## SUPPLIED INFORMATION
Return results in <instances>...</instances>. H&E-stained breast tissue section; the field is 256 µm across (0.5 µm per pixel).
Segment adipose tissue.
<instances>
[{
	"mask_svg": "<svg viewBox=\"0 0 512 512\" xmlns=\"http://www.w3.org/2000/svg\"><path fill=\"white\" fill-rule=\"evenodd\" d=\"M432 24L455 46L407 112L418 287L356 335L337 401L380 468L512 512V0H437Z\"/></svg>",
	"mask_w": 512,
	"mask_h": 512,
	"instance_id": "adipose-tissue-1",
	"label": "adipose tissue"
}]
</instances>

## WHAT THE TASK ASKS
Every entry in the listing must be retyped exactly.

## RESULT OF THIS EXERCISE
Return results in <instances>...</instances>. H&E-stained breast tissue section; the field is 256 µm across (0.5 µm per pixel).
Segment adipose tissue.
<instances>
[{
	"mask_svg": "<svg viewBox=\"0 0 512 512\" xmlns=\"http://www.w3.org/2000/svg\"><path fill=\"white\" fill-rule=\"evenodd\" d=\"M432 24L455 46L407 112L418 287L356 335L337 401L380 468L512 512V0H437Z\"/></svg>",
	"mask_w": 512,
	"mask_h": 512,
	"instance_id": "adipose-tissue-1",
	"label": "adipose tissue"
}]
</instances>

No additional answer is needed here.